### Your goal
Below are the entries to work from; restate word for word the portion that opens with the line containing "camera_right=-25 camera_up=10" and closes with the line containing "type=turned; before=avión (rosa); turn=-75", keeping both.

### Record extracts
--- START ---

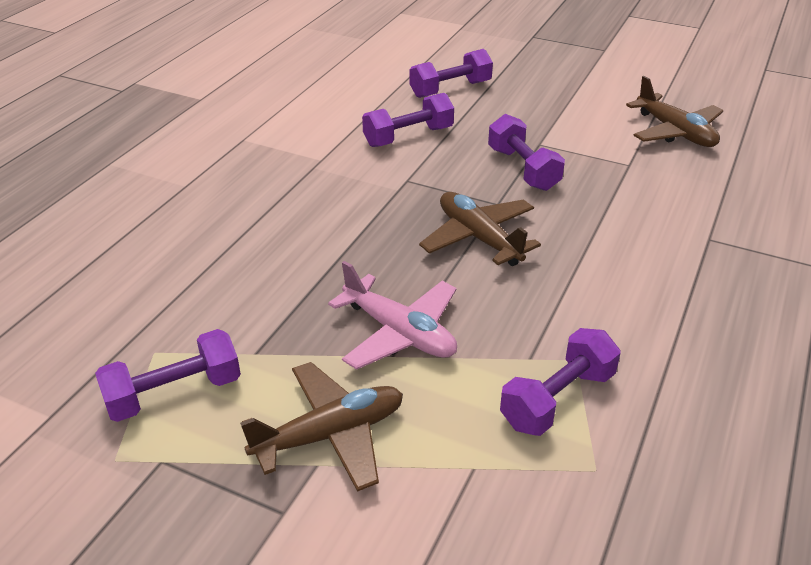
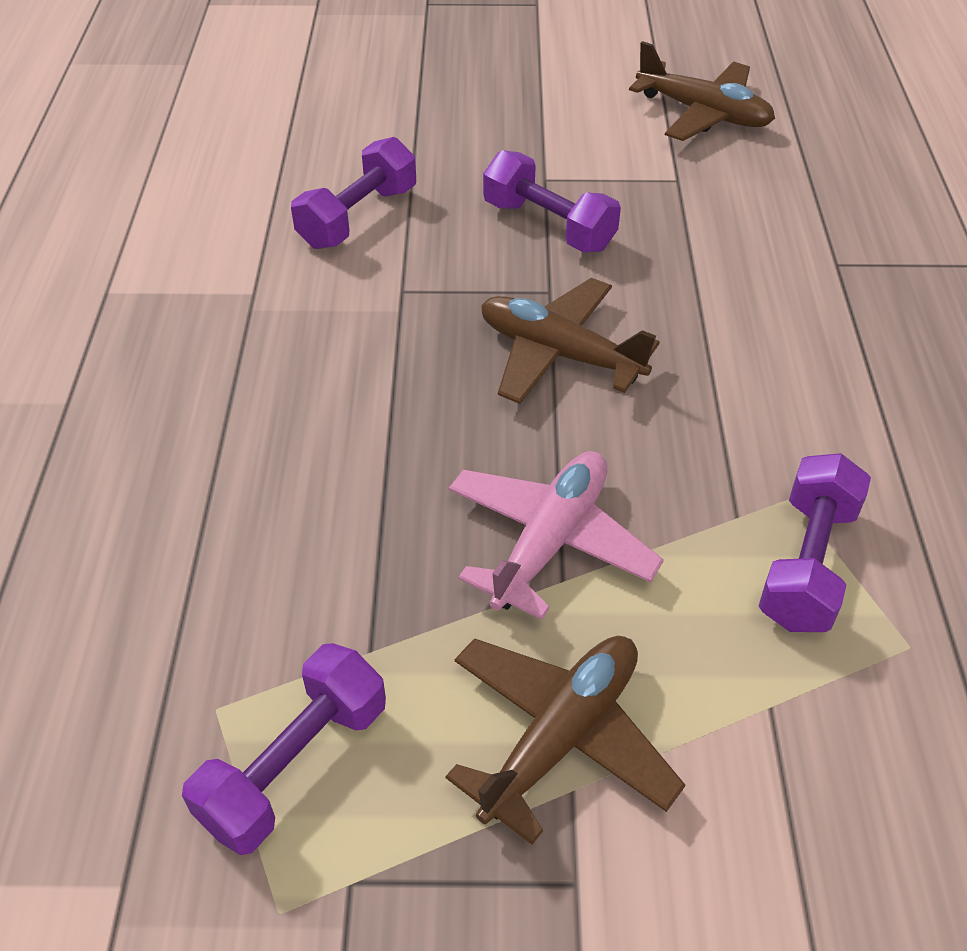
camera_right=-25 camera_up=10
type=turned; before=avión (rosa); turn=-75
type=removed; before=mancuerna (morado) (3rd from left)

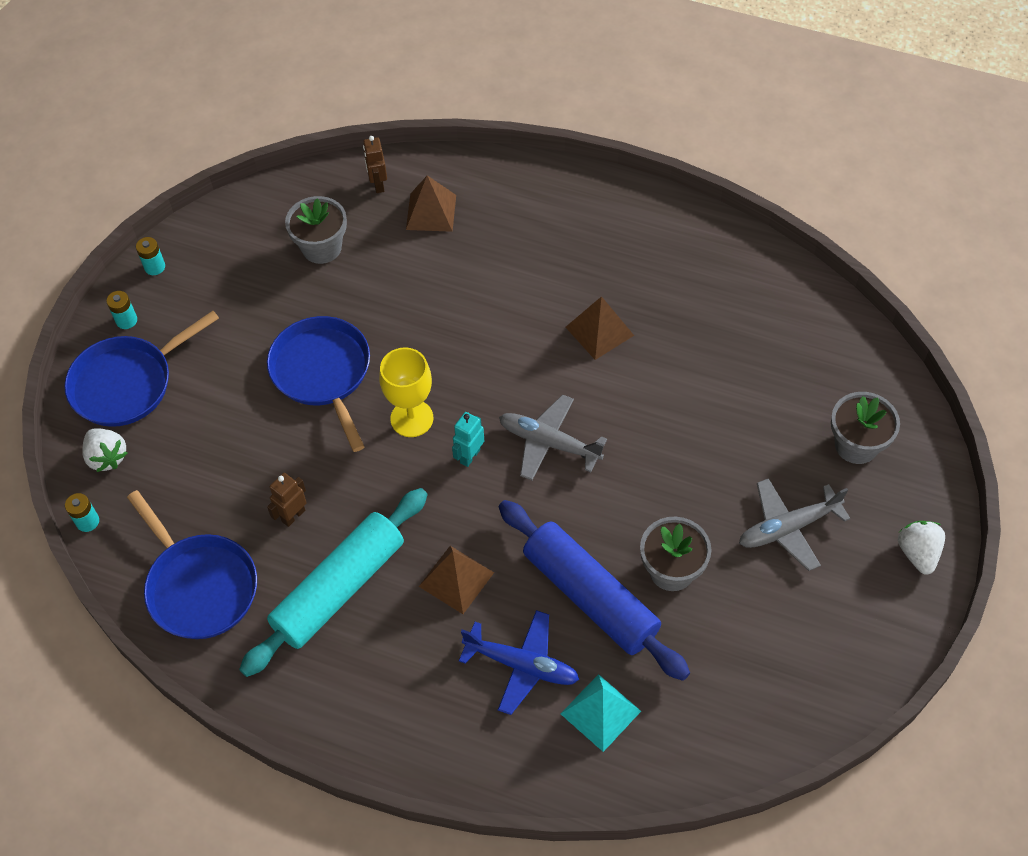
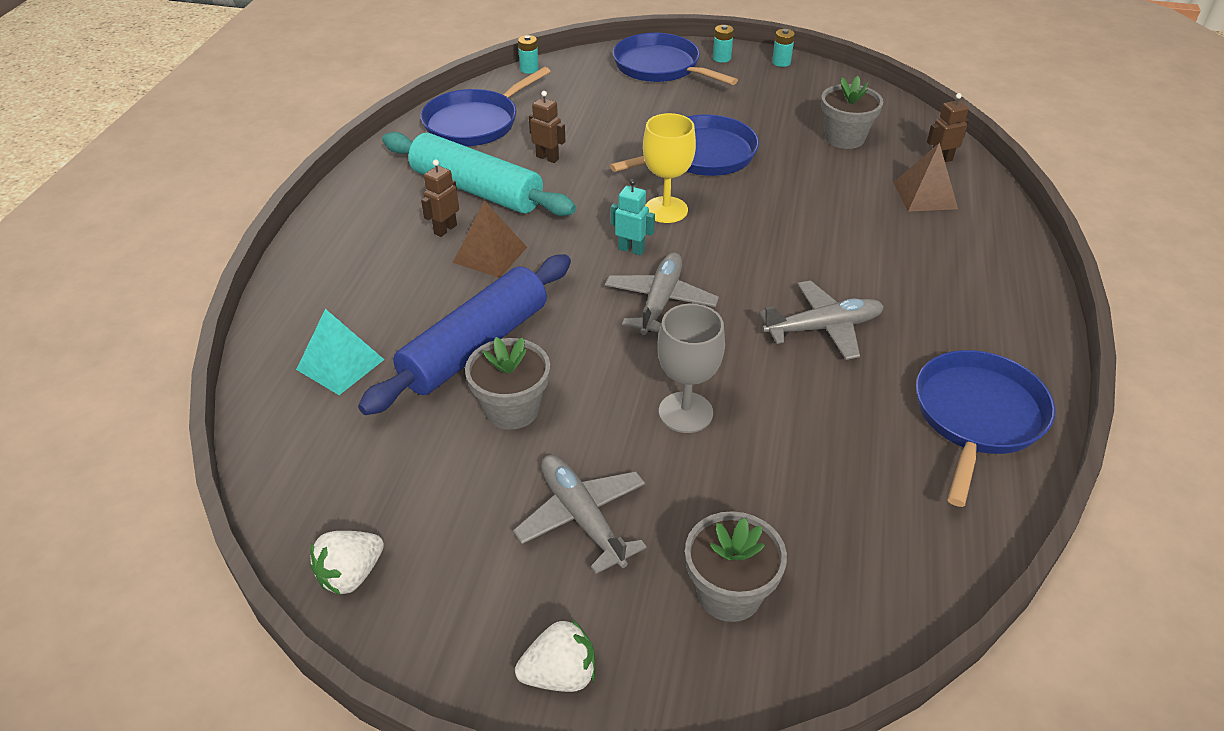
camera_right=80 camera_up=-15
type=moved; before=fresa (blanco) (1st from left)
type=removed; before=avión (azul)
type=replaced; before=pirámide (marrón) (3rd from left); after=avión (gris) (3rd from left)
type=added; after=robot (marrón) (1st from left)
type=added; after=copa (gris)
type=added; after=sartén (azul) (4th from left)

--- END ---
--- START ---

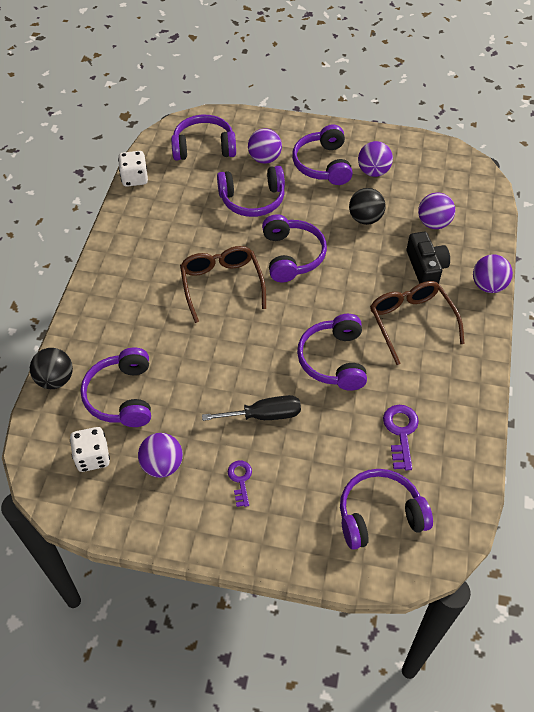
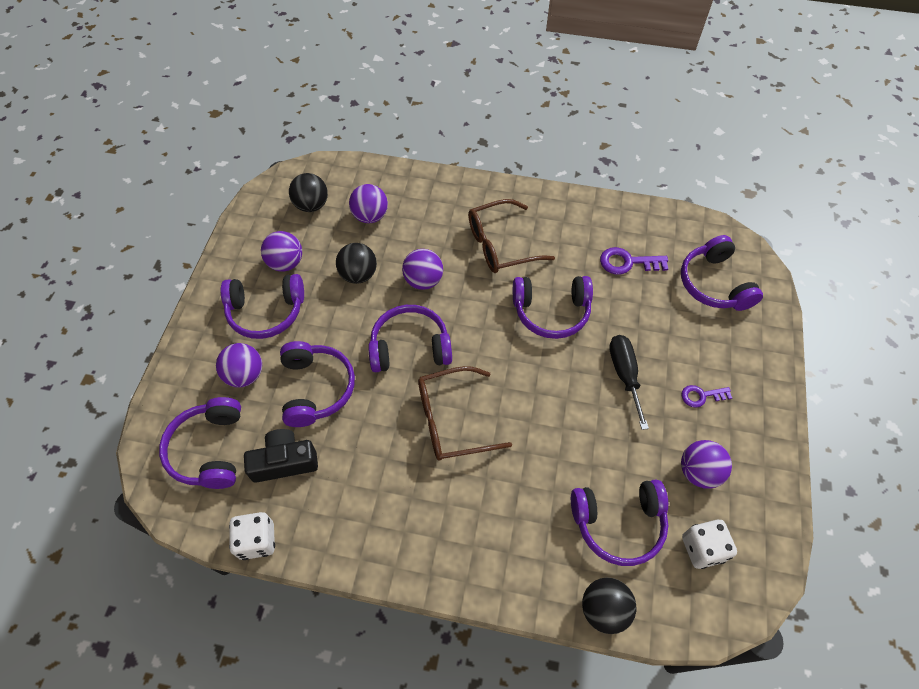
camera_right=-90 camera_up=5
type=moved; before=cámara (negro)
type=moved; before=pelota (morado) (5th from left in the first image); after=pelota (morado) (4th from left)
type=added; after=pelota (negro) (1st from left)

--- END ---

### Answer for the task
camera_right=-25 camera_up=10
type=turned; before=avión (rosa); turn=-75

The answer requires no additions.